EXERCISE OBJECTIVE:
Which lines in the data below contain the word "pixel"? Return each of them.

INFORMATION SHOWN:
━━━━━━━━━━━━━━━━

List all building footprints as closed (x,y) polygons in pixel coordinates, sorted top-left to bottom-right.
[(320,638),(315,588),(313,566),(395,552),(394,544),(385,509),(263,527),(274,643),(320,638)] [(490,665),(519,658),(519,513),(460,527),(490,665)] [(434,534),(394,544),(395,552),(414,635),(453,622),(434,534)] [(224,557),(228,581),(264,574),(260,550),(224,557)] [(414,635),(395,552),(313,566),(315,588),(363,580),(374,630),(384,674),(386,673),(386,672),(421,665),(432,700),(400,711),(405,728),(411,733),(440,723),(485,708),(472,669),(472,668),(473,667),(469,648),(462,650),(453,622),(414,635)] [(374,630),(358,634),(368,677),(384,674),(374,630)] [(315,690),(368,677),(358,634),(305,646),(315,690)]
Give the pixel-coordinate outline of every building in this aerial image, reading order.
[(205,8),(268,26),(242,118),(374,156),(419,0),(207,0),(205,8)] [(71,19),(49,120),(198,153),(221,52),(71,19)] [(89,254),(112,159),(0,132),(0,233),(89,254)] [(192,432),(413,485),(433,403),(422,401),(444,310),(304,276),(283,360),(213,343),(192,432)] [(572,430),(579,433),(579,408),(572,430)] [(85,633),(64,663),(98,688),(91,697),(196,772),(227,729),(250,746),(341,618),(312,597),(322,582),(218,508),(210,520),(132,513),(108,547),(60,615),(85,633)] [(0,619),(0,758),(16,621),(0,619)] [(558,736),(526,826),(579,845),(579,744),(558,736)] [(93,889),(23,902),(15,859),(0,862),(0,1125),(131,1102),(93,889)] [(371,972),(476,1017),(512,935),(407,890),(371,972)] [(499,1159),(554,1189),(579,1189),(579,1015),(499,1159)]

━━━━━━━━━━━━━━━━

PROBLEM SOLUTION:
List all building footprints as closed (x,y) polygons in pixel coordinates, sorted top-left to bottom-right.
Give the pixel-coordinate outline of every building in this aerial image, reading order.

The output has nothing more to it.